### Exercise brief
Reproduce all of the rows below word for word, with the same line breaks and punctuation.

┄┄┄┄┄┄

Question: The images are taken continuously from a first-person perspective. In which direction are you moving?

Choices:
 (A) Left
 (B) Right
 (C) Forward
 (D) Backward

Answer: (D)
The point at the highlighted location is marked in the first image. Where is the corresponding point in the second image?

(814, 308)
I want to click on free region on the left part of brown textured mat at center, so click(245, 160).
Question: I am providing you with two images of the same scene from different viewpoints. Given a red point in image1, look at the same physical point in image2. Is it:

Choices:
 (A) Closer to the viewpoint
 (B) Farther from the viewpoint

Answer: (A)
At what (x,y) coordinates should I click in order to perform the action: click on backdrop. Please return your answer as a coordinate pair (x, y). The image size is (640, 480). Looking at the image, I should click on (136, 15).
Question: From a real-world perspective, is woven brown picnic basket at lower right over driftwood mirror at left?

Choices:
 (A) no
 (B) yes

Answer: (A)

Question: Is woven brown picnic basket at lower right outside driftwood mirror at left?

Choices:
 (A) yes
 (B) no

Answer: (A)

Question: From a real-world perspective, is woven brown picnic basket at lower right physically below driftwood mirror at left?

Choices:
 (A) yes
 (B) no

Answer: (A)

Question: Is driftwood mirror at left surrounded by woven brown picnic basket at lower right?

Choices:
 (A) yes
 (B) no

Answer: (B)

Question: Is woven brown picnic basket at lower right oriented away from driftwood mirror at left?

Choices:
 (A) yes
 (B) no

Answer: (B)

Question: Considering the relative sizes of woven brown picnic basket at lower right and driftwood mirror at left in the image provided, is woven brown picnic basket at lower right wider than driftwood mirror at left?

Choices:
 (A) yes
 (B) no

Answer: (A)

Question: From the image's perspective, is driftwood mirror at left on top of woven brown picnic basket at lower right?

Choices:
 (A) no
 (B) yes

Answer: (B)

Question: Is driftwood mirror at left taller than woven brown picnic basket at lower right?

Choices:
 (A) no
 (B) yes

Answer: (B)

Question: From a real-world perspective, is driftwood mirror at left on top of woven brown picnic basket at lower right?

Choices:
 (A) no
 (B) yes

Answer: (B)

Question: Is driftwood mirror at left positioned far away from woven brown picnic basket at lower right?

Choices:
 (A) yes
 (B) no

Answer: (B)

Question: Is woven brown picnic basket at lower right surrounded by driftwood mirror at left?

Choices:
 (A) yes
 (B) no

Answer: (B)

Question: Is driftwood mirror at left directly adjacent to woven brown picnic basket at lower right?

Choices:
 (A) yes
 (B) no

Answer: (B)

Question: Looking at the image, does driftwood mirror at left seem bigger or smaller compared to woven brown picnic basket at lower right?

┄┄┄┄┄┄

### Result for this task
Question: The images are taken continuously from a first-person perspective. In which direction are you moving?

Choices:
 (A) Left
 (B) Right
 (C) Forward
 (D) Backward

Answer: (D)
The point at the highlighted location is marked in the first image. Where is the corresponding point in the second image?

(814, 308)
I want to click on free region on the left part of brown textured mat at center, so click(245, 160).
Question: I am providing you with two images of the same scene from different viewpoints. Given a red point in image1, look at the same physical point in image2. Is it:

Choices:
 (A) Closer to the viewpoint
 (B) Farther from the viewpoint

Answer: (A)
At what (x,y) coordinates should I click in order to perform the action: click on backdrop. Please return your answer as a coordinate pair (x, y). The image size is (640, 480). Looking at the image, I should click on (136, 15).
Question: From a real-world perspective, is woven brown picnic basket at lower right over driftwood mirror at left?

Choices:
 (A) no
 (B) yes

Answer: (A)

Question: Is woven brown picnic basket at lower right outside driftwood mirror at left?

Choices:
 (A) yes
 (B) no

Answer: (A)

Question: From a real-world perspective, is woven brown picnic basket at lower right physically below driftwood mirror at left?

Choices:
 (A) yes
 (B) no

Answer: (A)

Question: Is driftwood mirror at left surrounded by woven brown picnic basket at lower right?

Choices:
 (A) yes
 (B) no

Answer: (B)

Question: Is woven brown picnic basket at lower right oriented away from driftwood mirror at left?

Choices:
 (A) yes
 (B) no

Answer: (B)

Question: Considering the relative sizes of woven brown picnic basket at lower right and driftwood mirror at left in the image provided, is woven brown picnic basket at lower right wider than driftwood mirror at left?

Choices:
 (A) yes
 (B) no

Answer: (A)

Question: From the image's perspective, is driftwood mirror at left on top of woven brown picnic basket at lower right?

Choices:
 (A) no
 (B) yes

Answer: (B)

Question: Is driftwood mirror at left taller than woven brown picnic basket at lower right?

Choices:
 (A) no
 (B) yes

Answer: (B)

Question: From a real-world perspective, is driftwood mirror at left on top of woven brown picnic basket at lower right?

Choices:
 (A) no
 (B) yes

Answer: (B)

Question: Is driftwood mirror at left positioned far away from woven brown picnic basket at lower right?

Choices:
 (A) yes
 (B) no

Answer: (B)

Question: Is woven brown picnic basket at lower right surrounded by driftwood mirror at left?

Choices:
 (A) yes
 (B) no

Answer: (B)

Question: Is driftwood mirror at left directly adjacent to woven brown picnic basket at lower right?

Choices:
 (A) yes
 (B) no

Answer: (B)

Question: Looking at the image, does driftwood mirror at left seem bigger or smaller compared to woven brown picnic basket at lower right?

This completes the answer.